▸ **Work instruction**: Your reply should be the records below, duplicated exactly, with any picture removed.

[Version difference data]
++++++

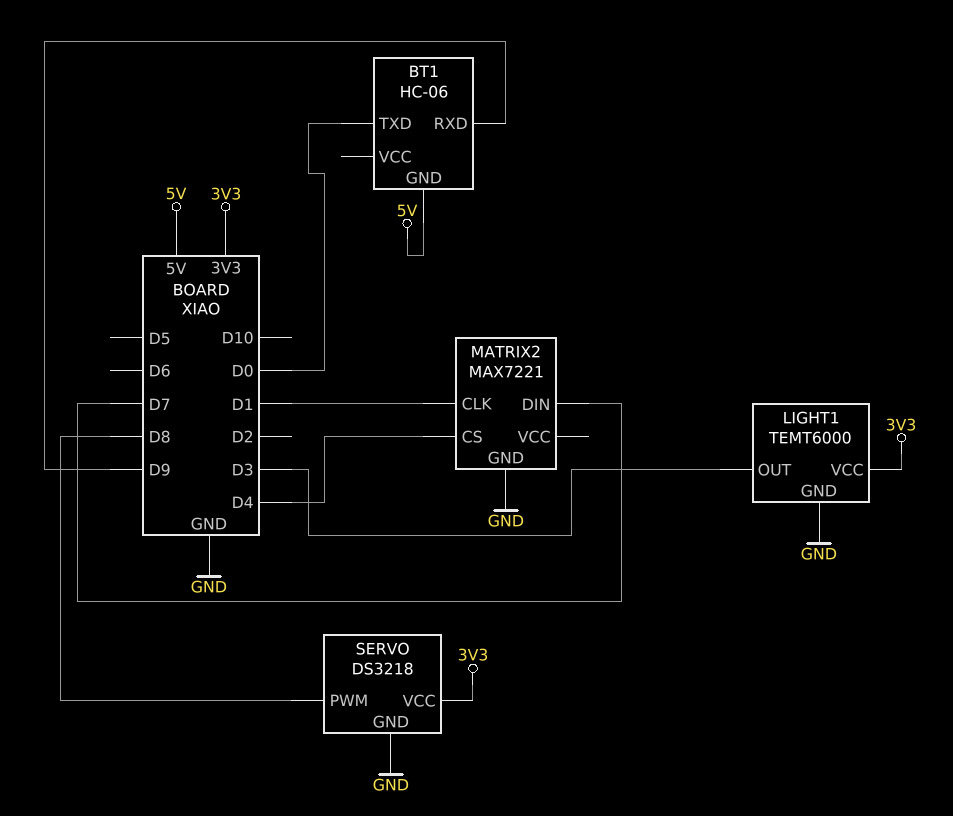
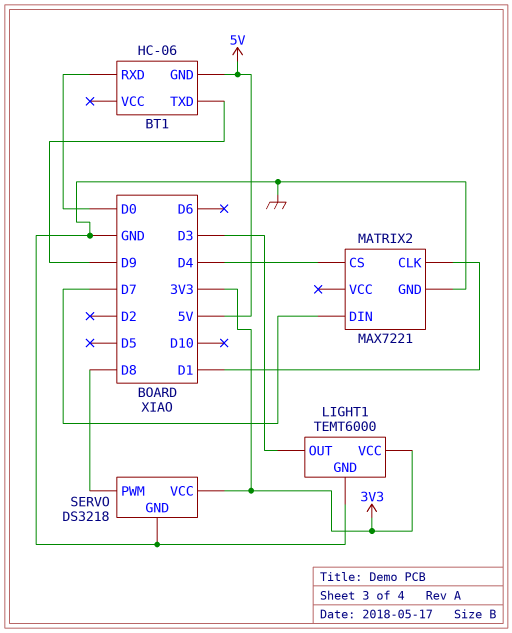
BT1 pin RXD: D9 -> D0
BT1 pin TXD: D0 -> D9

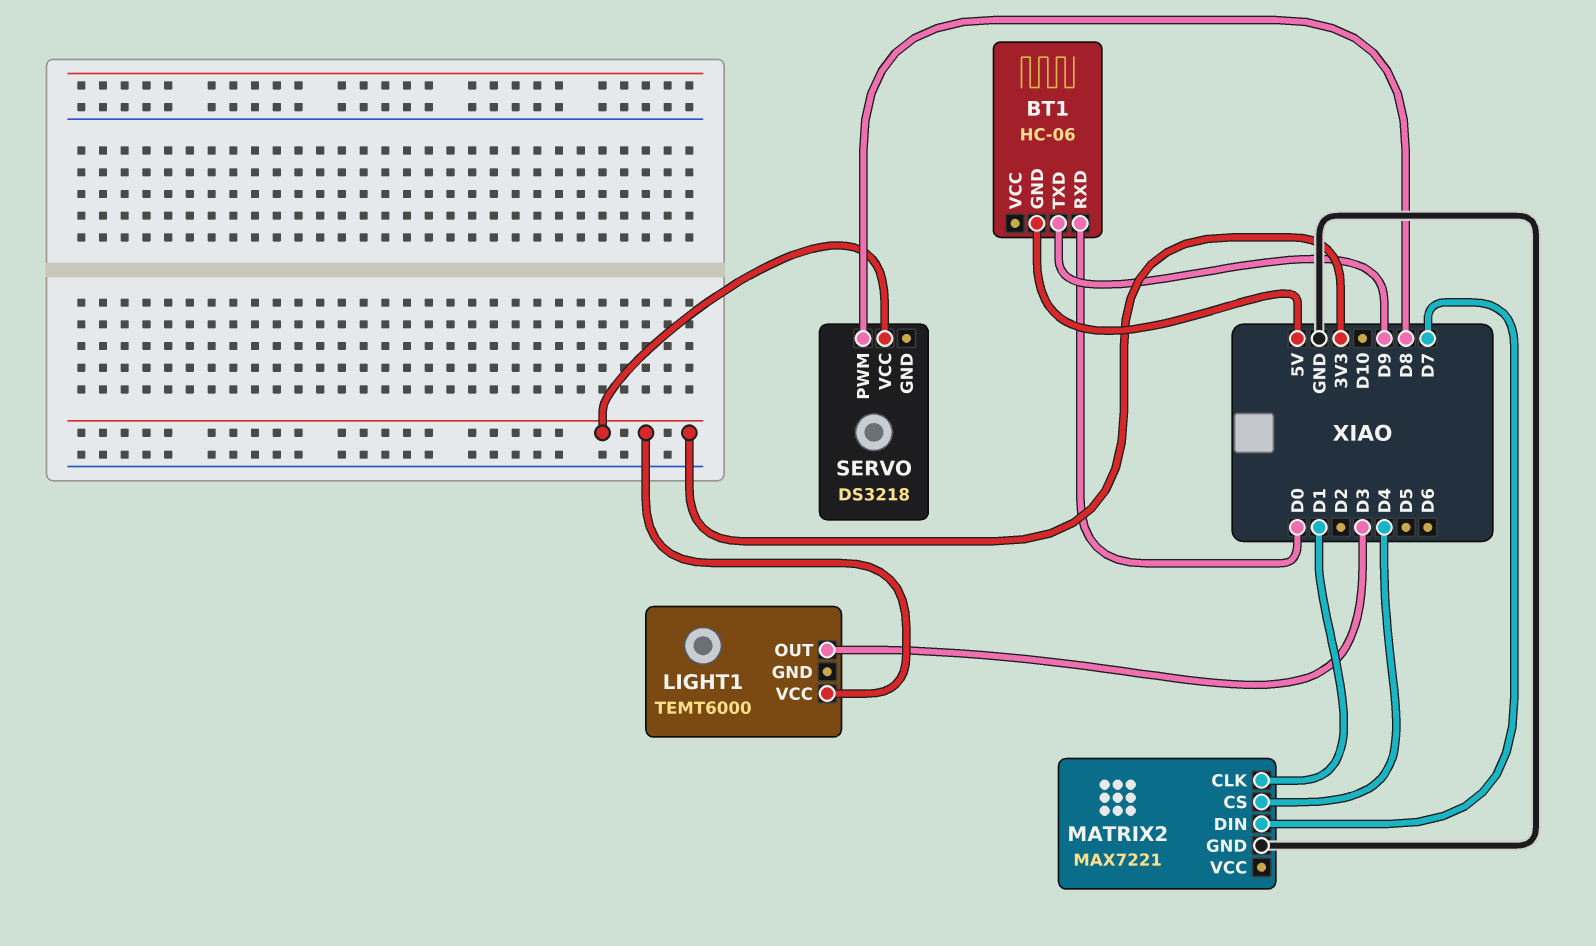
LIGHT1 pin GND: GND -> none
SERVO pin GND: GND -> none

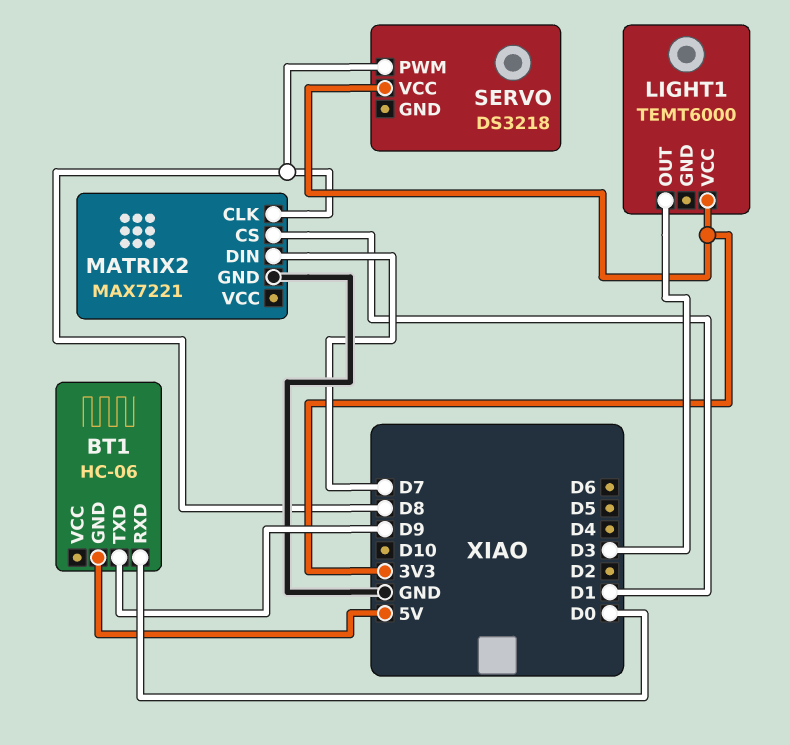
MATRIX2 pin CLK: D1 -> D8
MATRIX2 pin CS: D4 -> D1

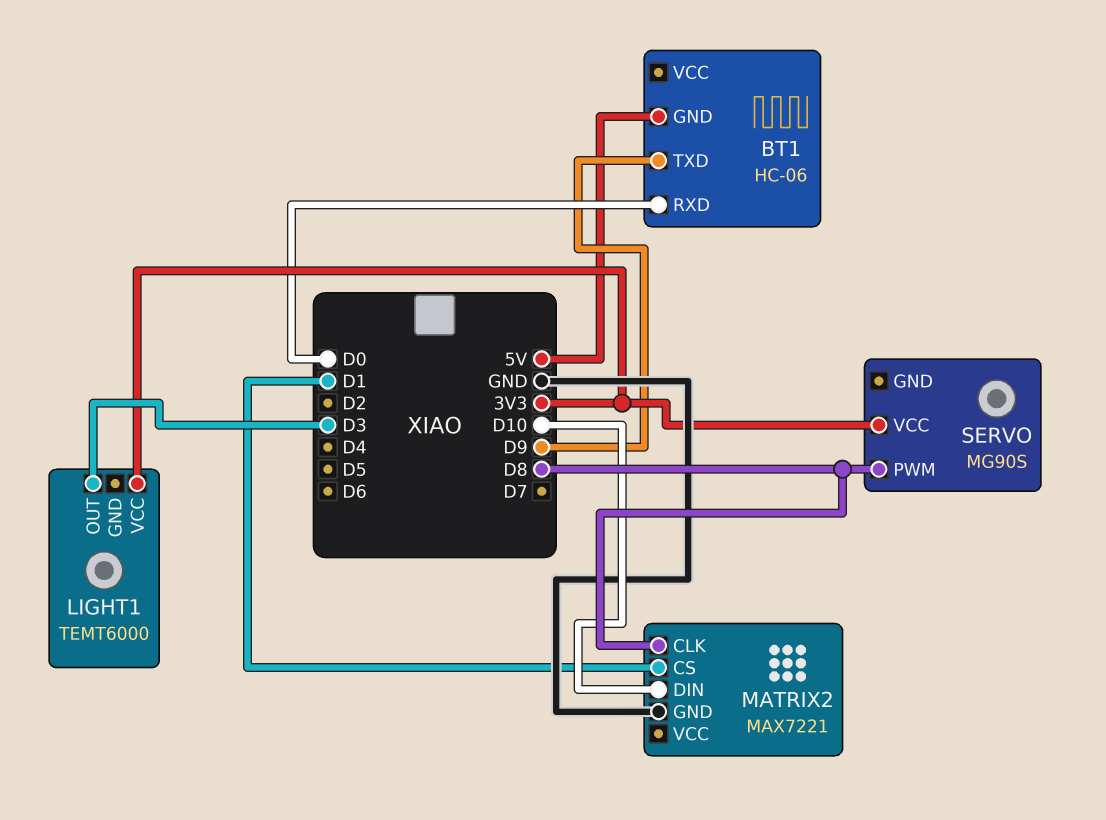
MATRIX2 pin DIN: D7 -> D10
SERVO: DS3218 -> MG90S

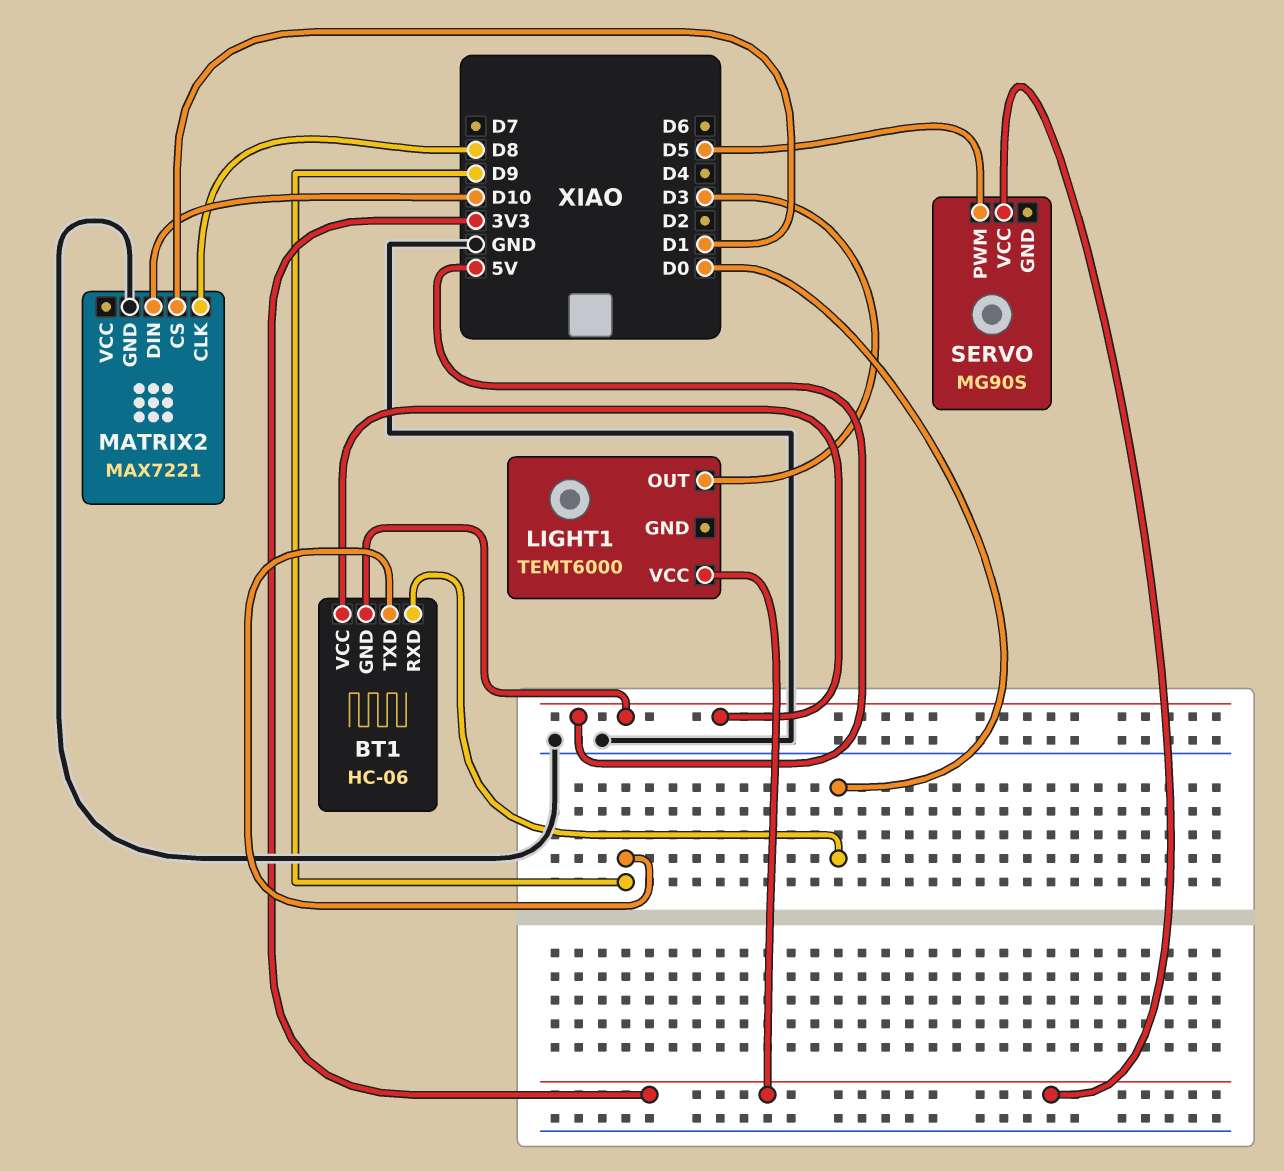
BT1 pin VCC: none -> 5V
SERVO pin PWM: D8 -> D5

++++++

▸ **Exercise response**:
BT1 pin RXD: D9 -> D0
BT1 pin TXD: D0 -> D9

LIGHT1 pin GND: GND -> none
SERVO pin GND: GND -> none

MATRIX2 pin CLK: D1 -> D8
MATRIX2 pin CS: D4 -> D1

MATRIX2 pin DIN: D7 -> D10
SERVO: DS3218 -> MG90S

BT1 pin VCC: none -> 5V
SERVO pin PWM: D8 -> D5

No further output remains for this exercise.